YOUR GOAL :: First find the line with "DRIVER pin ENA: D8 -> D1", then reproduce it and all following lines of the data to the end, exactly and with no pictures, adding nothing.

━━ EXTRACTED INFORMATION

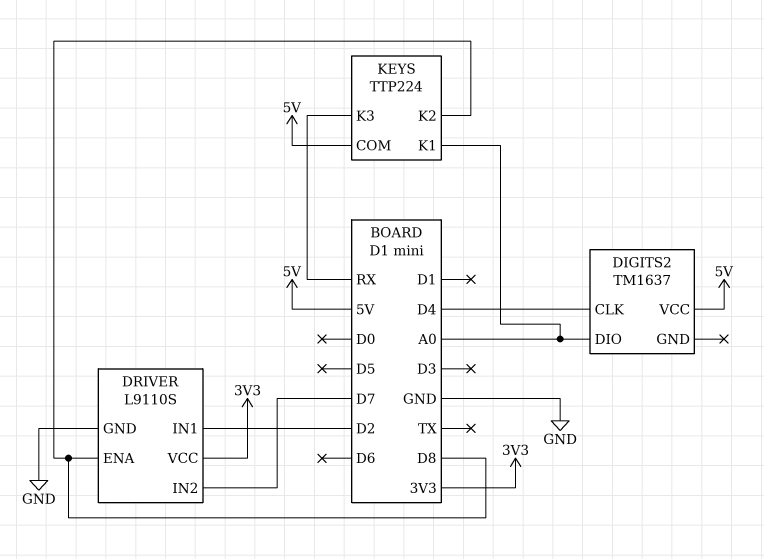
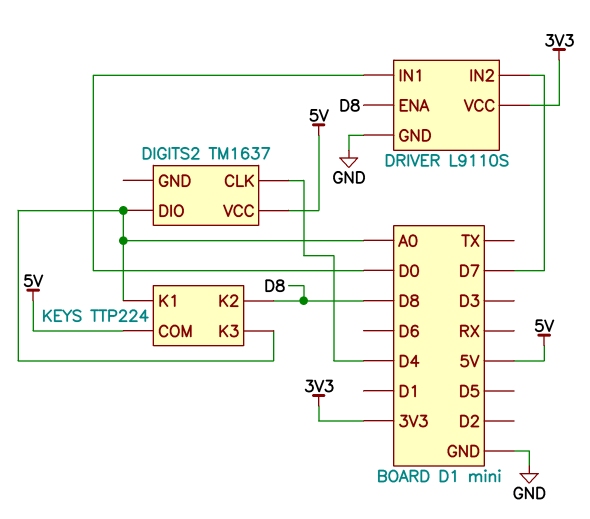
DRIVER pin IN1: D2 -> D0
KEYS pin K3: RX -> A0

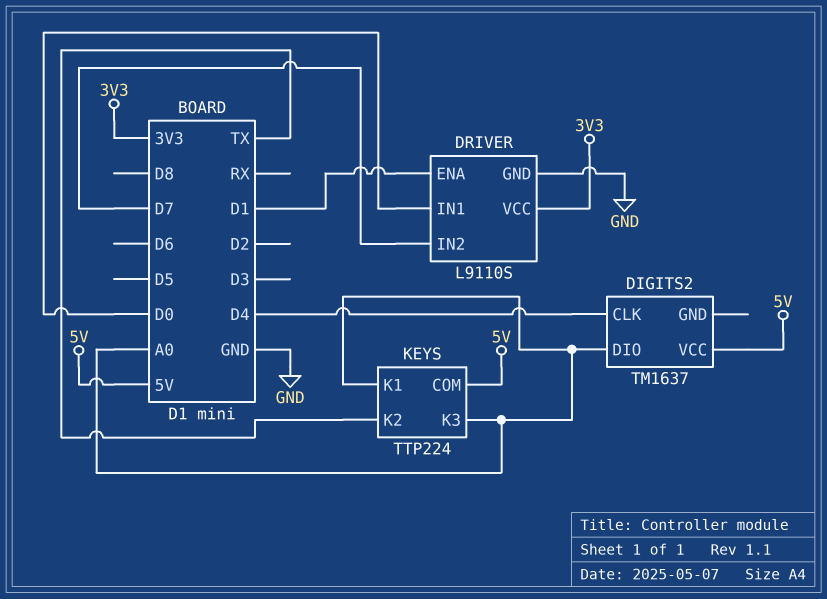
DRIVER pin ENA: D8 -> D1
KEYS pin K2: D8 -> TX

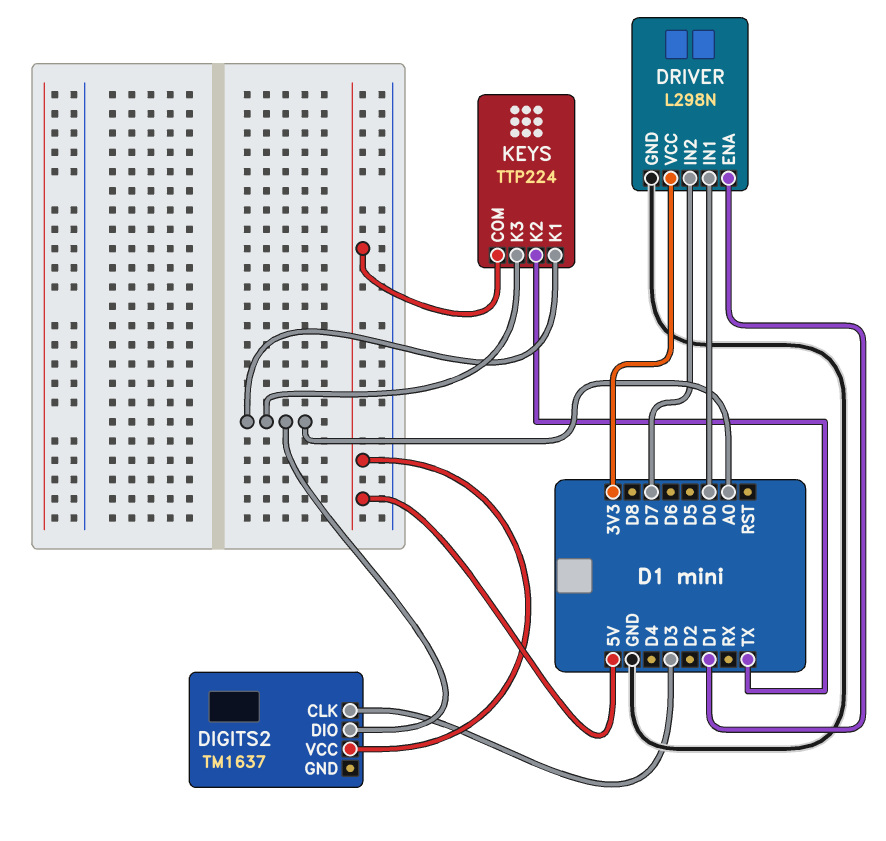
DIGITS2 pin CLK: D4 -> D3
DRIVER: L9110S -> L298N

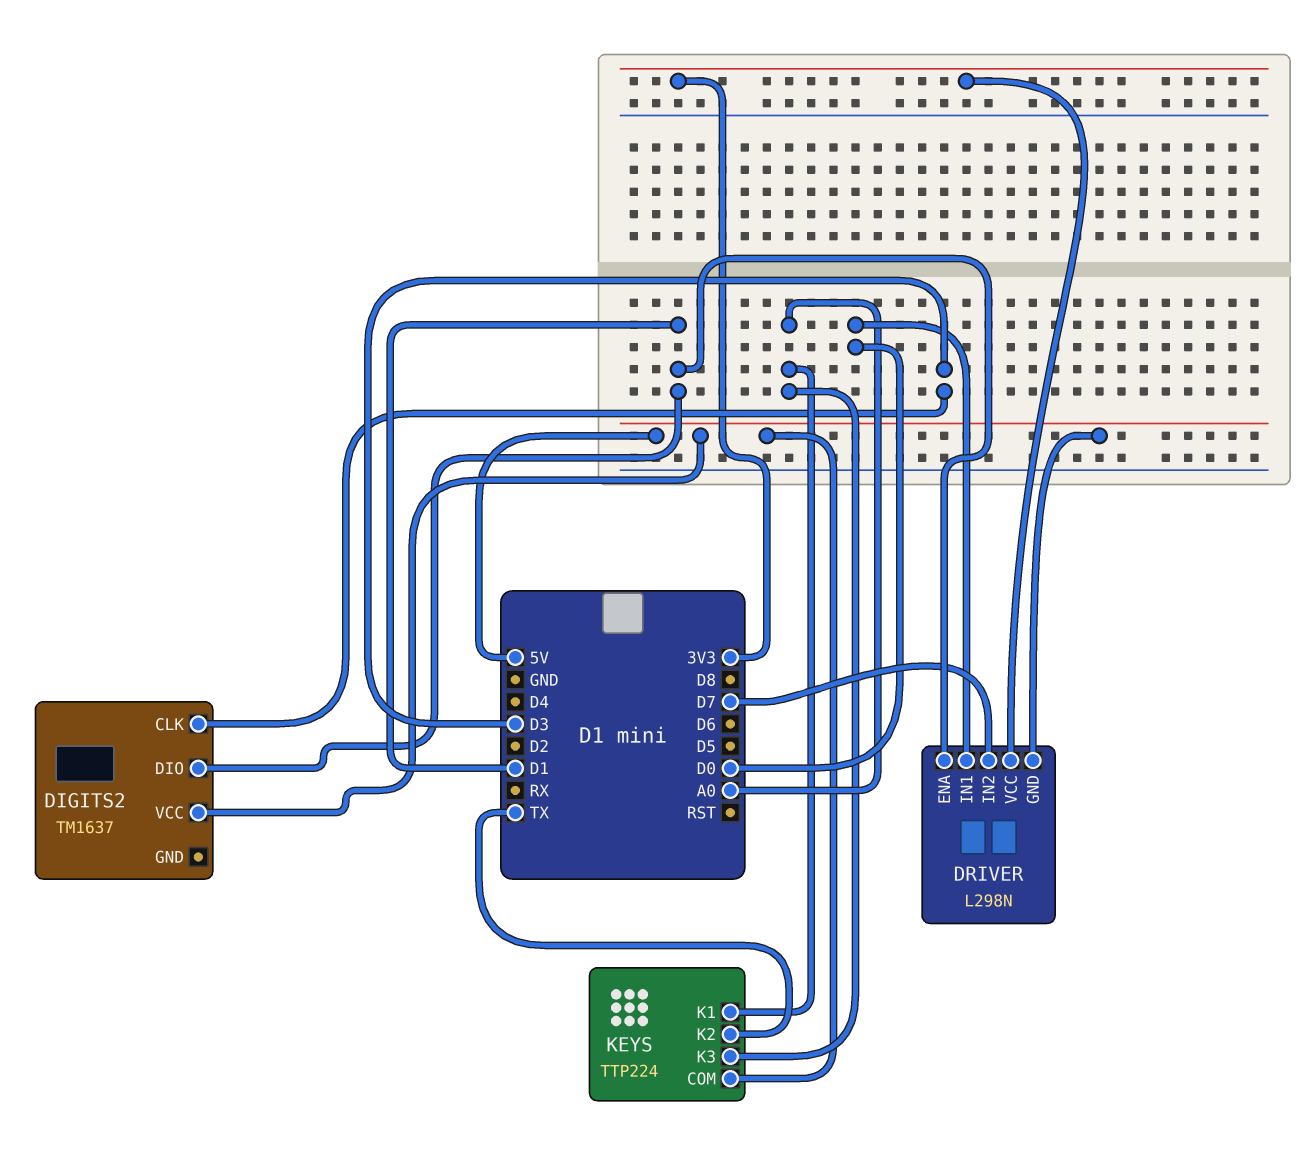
DIGITS2 pin DIO: A0 -> D1
DRIVER pin GND: GND -> 5V

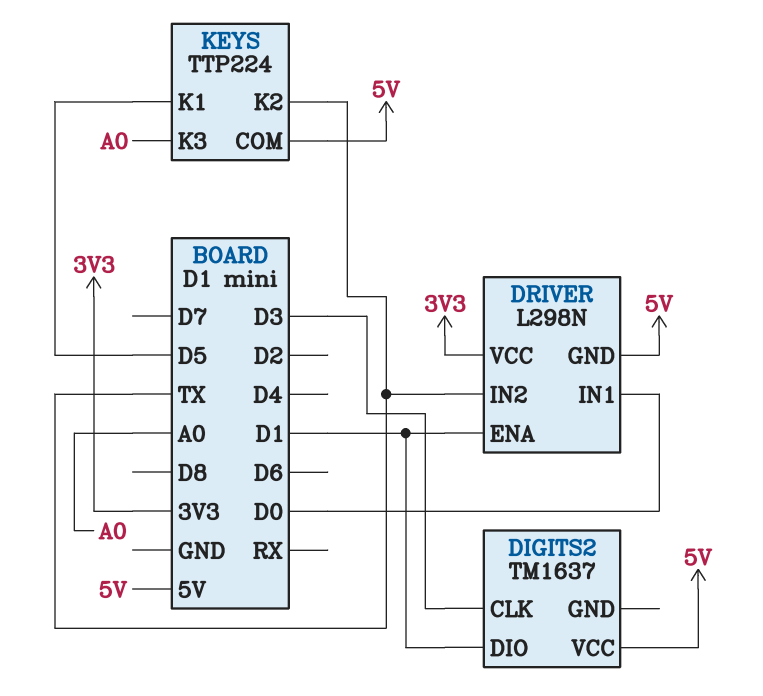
DRIVER pin IN2: D7 -> TX
KEYS pin K1: A0 -> D5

━━━━

EXERCISE ANSWER ::
DRIVER pin ENA: D8 -> D1
KEYS pin K2: D8 -> TX

DIGITS2 pin CLK: D4 -> D3
DRIVER: L9110S -> L298N

DIGITS2 pin DIO: A0 -> D1
DRIVER pin GND: GND -> 5V

DRIVER pin IN2: D7 -> TX
KEYS pin K1: A0 -> D5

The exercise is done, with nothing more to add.